- **To do**
Go through the data below and copy it exactly, skipping every picture.
+++ Extracted information
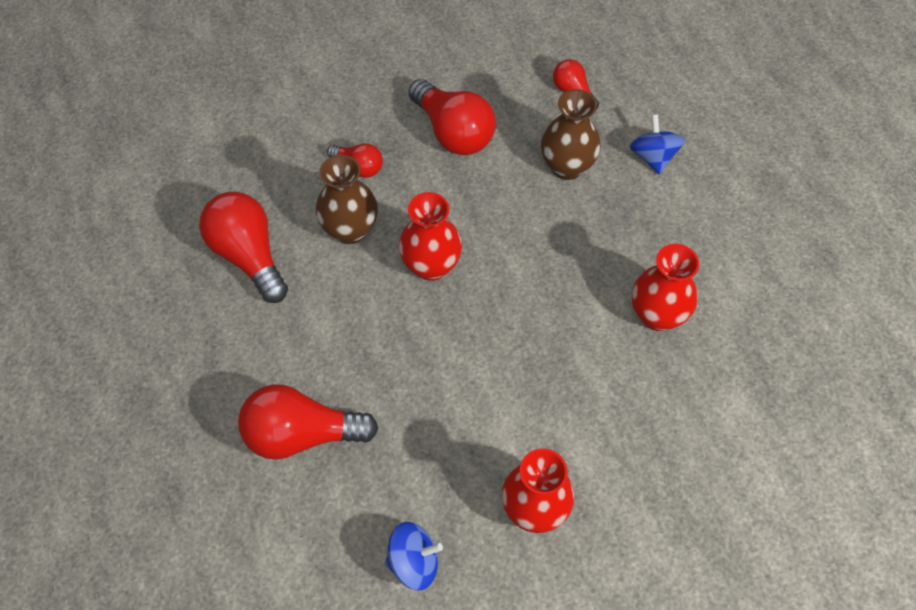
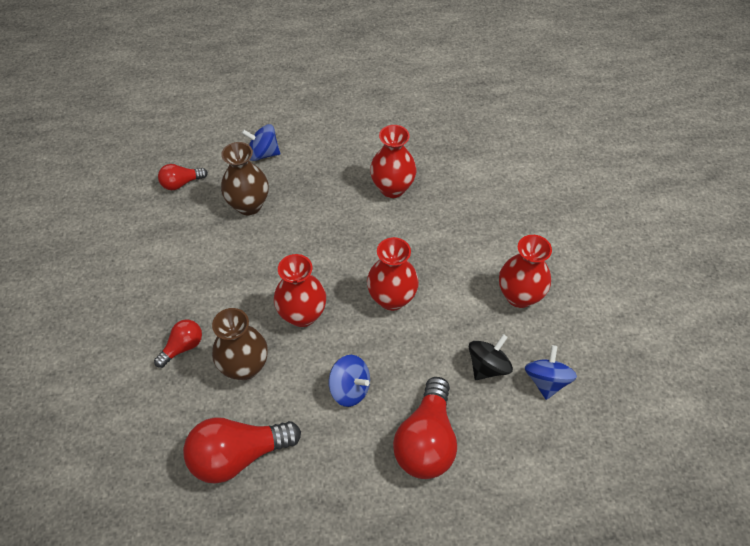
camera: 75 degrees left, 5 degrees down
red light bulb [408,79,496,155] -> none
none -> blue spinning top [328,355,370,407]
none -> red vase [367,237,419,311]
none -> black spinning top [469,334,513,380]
++++++
- **Answer below**
camera: 75 degrees left, 5 degrees down
red light bulb [408,79,496,155] -> none
none -> blue spinning top [328,355,370,407]
none -> red vase [367,237,419,311]
none -> black spinning top [469,334,513,380]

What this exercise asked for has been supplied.